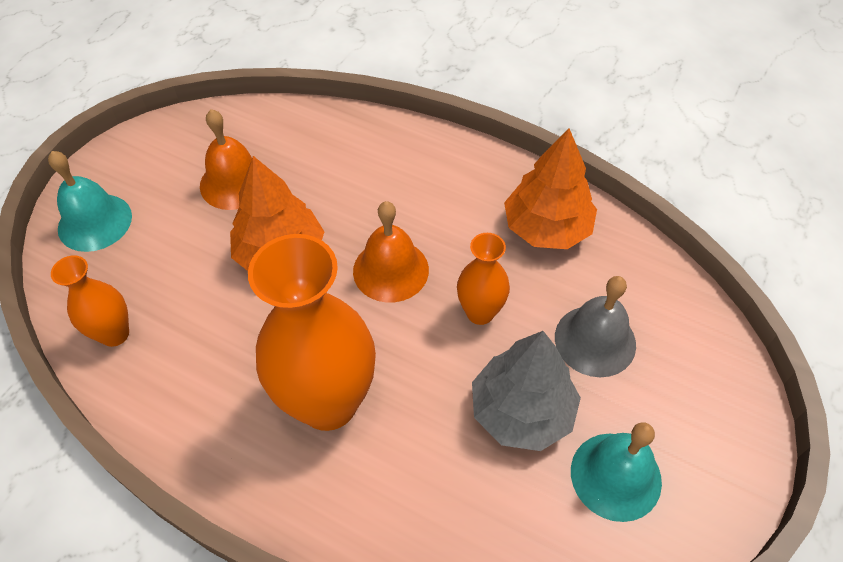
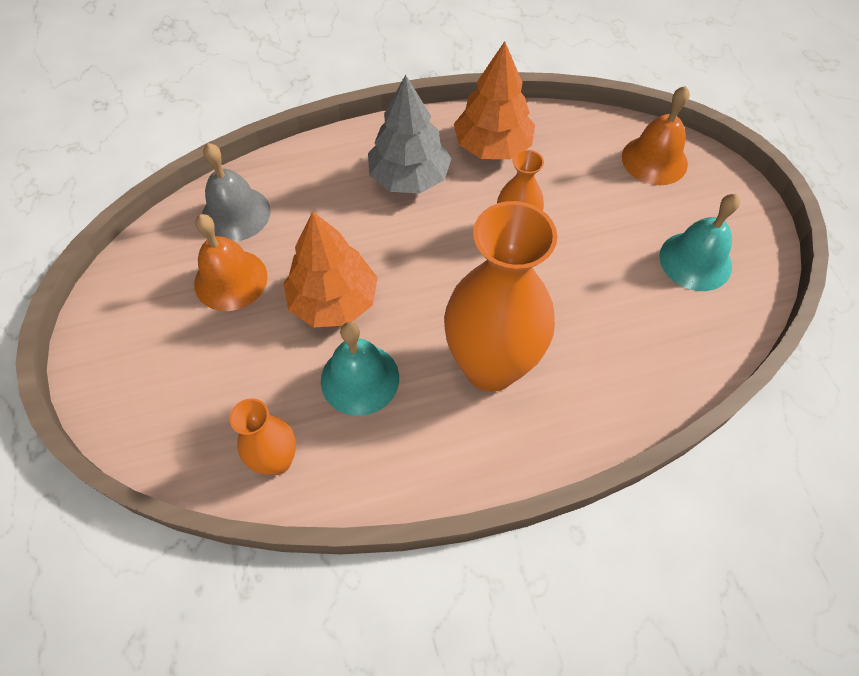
camera: 45 degrees left, 5 degrees up
(95, 222) = (145, 400): turquoise bell -> turquoise bell (360, 379)
(390, 270) = (426, 250): orange bell -> orange bell (654, 160)
(521, 411) = (607, 269): grey tree -> grey tree (409, 177)
(595, 340) = (599, 193): grey bell -> grey bell (236, 213)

++++

§ **PROBLEM DETAILS**
Copy out every line of the data exactly, leaving the images behind.

§ **RESPONSE TO THE TASK**
camera: 45 degrees left, 5 degrees up
(95, 222) = (145, 400): turquoise bell -> turquoise bell (360, 379)
(390, 270) = (426, 250): orange bell -> orange bell (654, 160)
(521, 411) = (607, 269): grey tree -> grey tree (409, 177)
(595, 340) = (599, 193): grey bell -> grey bell (236, 213)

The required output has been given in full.